**PROBLEM TO SOLVE**. Starting at the first line of the data below, retype every line up to and including the one containing "S1: none -> switch (+15V, GND)".

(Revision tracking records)

----------

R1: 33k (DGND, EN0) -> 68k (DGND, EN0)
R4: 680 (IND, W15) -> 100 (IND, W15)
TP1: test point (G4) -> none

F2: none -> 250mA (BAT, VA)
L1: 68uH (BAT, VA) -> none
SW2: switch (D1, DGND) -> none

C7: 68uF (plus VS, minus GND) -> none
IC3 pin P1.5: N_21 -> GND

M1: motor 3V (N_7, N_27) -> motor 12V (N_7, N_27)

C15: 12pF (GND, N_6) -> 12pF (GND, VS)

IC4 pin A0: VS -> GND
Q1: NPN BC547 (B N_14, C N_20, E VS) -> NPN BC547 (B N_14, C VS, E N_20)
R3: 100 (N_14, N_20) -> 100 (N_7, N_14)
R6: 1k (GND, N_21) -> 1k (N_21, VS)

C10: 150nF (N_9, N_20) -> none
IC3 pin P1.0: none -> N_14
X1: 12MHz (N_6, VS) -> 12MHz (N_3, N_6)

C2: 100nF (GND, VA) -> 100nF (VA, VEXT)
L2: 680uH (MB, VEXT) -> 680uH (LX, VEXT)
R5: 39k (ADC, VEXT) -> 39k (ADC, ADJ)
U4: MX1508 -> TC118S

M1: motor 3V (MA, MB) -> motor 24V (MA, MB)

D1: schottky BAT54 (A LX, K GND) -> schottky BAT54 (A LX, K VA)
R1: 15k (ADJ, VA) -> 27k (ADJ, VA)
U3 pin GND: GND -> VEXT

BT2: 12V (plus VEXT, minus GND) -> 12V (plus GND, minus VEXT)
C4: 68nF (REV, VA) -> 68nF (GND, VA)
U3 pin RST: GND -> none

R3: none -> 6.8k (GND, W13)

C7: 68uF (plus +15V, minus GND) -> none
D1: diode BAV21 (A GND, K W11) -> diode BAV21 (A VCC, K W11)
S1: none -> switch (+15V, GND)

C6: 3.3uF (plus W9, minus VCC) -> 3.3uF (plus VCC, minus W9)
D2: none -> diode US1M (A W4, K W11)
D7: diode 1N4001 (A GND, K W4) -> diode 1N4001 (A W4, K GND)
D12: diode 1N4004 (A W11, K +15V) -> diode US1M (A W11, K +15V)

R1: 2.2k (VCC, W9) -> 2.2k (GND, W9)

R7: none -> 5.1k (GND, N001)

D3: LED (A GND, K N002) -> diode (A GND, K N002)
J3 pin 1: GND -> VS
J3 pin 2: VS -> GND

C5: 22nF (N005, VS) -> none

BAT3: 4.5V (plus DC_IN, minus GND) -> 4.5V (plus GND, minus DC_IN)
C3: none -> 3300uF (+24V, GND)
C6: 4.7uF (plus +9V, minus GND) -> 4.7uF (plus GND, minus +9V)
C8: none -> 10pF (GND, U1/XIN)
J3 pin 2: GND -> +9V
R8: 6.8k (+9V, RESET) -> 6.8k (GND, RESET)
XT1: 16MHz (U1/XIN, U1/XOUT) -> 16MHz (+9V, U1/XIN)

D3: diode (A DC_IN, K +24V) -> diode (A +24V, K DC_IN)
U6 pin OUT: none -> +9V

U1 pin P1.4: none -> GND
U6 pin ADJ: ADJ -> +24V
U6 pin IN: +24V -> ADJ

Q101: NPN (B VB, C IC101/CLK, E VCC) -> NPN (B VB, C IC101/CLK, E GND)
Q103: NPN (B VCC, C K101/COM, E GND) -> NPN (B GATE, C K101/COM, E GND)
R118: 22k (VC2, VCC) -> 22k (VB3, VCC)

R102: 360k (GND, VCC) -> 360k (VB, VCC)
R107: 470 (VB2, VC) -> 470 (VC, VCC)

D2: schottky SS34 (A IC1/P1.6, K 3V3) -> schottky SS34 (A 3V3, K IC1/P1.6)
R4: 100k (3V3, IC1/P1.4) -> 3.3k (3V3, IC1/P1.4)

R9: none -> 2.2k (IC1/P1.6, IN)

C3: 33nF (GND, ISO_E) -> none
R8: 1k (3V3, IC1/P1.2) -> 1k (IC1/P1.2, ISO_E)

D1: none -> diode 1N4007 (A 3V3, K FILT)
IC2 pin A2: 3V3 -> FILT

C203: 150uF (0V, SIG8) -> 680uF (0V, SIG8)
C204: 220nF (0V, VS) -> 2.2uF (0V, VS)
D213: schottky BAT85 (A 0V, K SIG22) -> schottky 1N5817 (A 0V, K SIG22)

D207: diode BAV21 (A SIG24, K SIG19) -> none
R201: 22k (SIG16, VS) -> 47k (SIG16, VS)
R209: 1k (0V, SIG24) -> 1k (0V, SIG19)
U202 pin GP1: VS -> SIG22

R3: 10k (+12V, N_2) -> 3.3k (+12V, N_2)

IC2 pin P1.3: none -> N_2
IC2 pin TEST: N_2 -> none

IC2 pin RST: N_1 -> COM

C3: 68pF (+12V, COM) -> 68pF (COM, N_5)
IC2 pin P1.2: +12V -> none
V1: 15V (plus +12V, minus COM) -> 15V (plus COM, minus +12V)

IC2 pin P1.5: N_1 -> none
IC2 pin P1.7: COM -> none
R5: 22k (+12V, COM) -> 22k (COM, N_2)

----------

**RESULT BELOW**.
R1: 33k (DGND, EN0) -> 68k (DGND, EN0)
R4: 680 (IND, W15) -> 100 (IND, W15)
TP1: test point (G4) -> none

F2: none -> 250mA (BAT, VA)
L1: 68uH (BAT, VA) -> none
SW2: switch (D1, DGND) -> none

C7: 68uF (plus VS, minus GND) -> none
IC3 pin P1.5: N_21 -> GND

M1: motor 3V (N_7, N_27) -> motor 12V (N_7, N_27)

C15: 12pF (GND, N_6) -> 12pF (GND, VS)

IC4 pin A0: VS -> GND
Q1: NPN BC547 (B N_14, C N_20, E VS) -> NPN BC547 (B N_14, C VS, E N_20)
R3: 100 (N_14, N_20) -> 100 (N_7, N_14)
R6: 1k (GND, N_21) -> 1k (N_21, VS)

C10: 150nF (N_9, N_20) -> none
IC3 pin P1.0: none -> N_14
X1: 12MHz (N_6, VS) -> 12MHz (N_3, N_6)

C2: 100nF (GND, VA) -> 100nF (VA, VEXT)
L2: 680uH (MB, VEXT) -> 680uH (LX, VEXT)
R5: 39k (ADC, VEXT) -> 39k (ADC, ADJ)
U4: MX1508 -> TC118S

M1: motor 3V (MA, MB) -> motor 24V (MA, MB)

D1: schottky BAT54 (A LX, K GND) -> schottky BAT54 (A LX, K VA)
R1: 15k (ADJ, VA) -> 27k (ADJ, VA)
U3 pin GND: GND -> VEXT

BT2: 12V (plus VEXT, minus GND) -> 12V (plus GND, minus VEXT)
C4: 68nF (REV, VA) -> 68nF (GND, VA)
U3 pin RST: GND -> none

R3: none -> 6.8k (GND, W13)

C7: 68uF (plus +15V, minus GND) -> none
D1: diode BAV21 (A GND, K W11) -> diode BAV21 (A VCC, K W11)
S1: none -> switch (+15V, GND)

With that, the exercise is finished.